▸ Extracted data
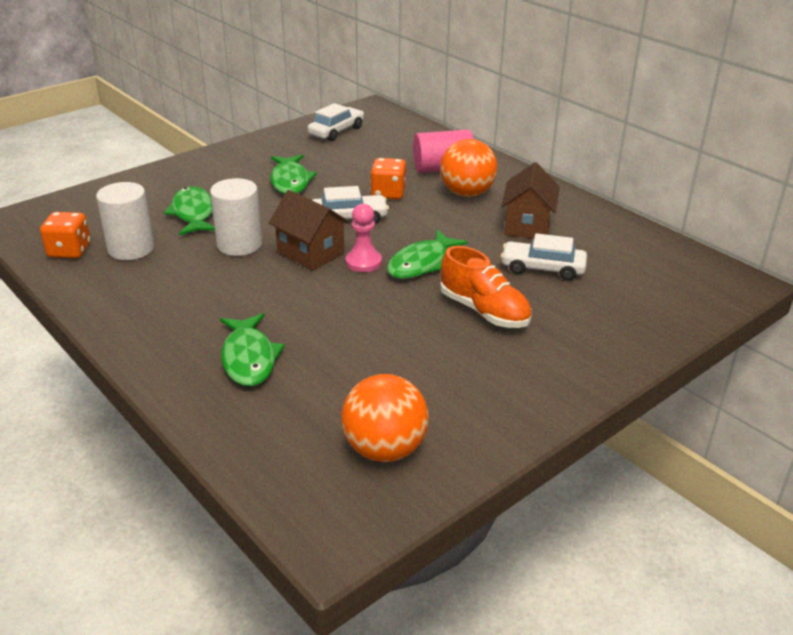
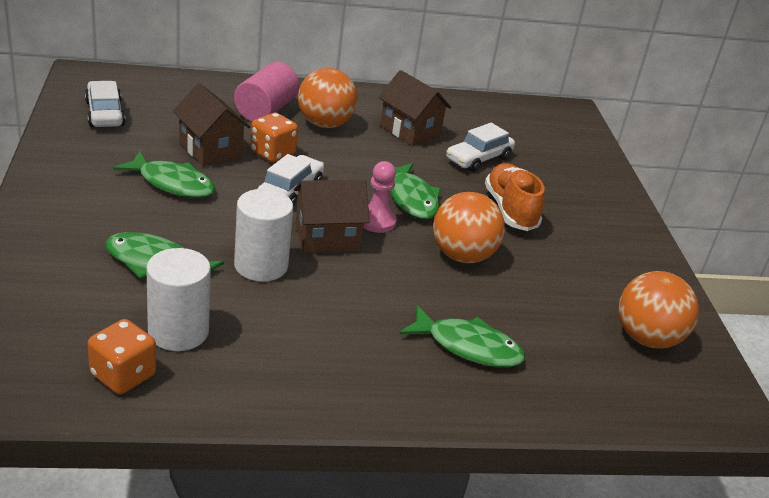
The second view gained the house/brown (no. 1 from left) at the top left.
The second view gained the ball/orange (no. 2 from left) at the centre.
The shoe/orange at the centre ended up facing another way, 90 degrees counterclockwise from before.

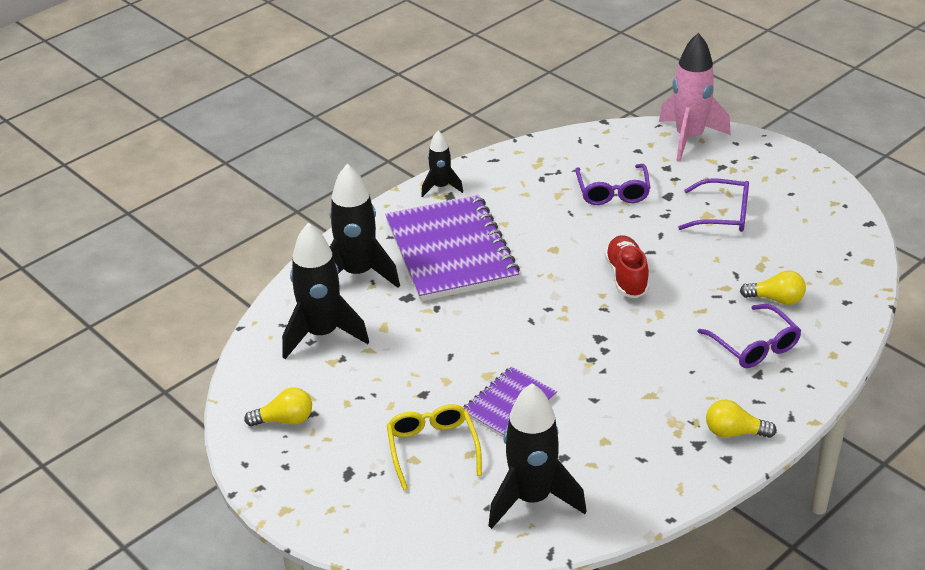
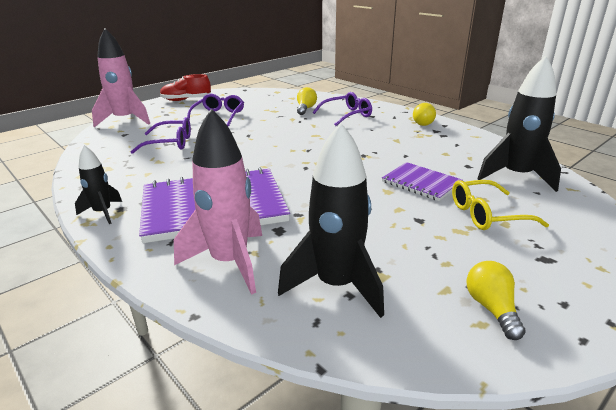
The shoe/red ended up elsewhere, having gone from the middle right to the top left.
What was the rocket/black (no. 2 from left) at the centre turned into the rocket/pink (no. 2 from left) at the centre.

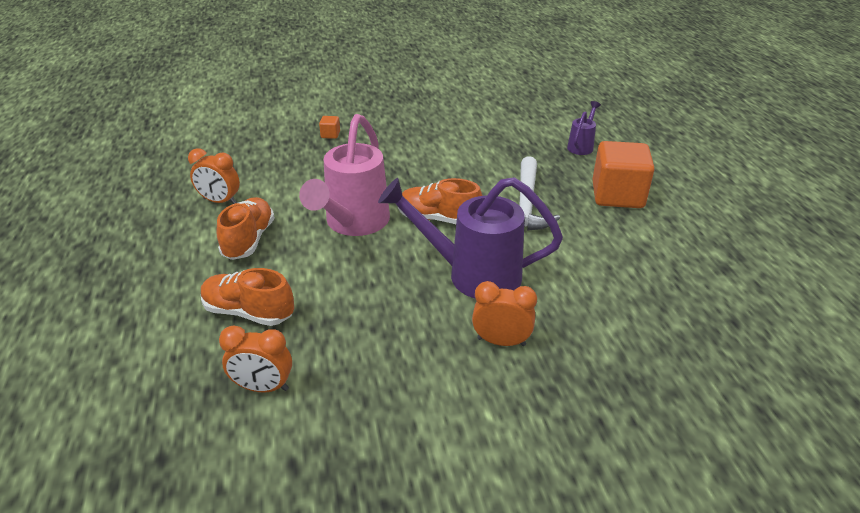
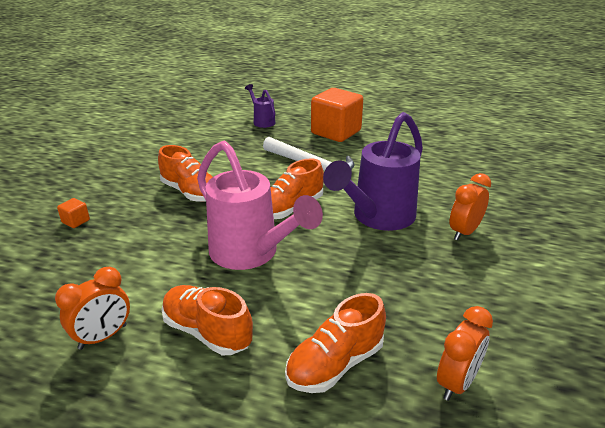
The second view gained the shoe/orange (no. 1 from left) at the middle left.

▸ Activity
Return all lines of the material above in which the word "gained" occurs.

▸ Task answer
The second view gained the house/brown (no. 1 from left) at the top left.
The second view gained the ball/orange (no. 2 from left) at the centre.
The second view gained the shoe/orange (no. 1 from left) at the middle left.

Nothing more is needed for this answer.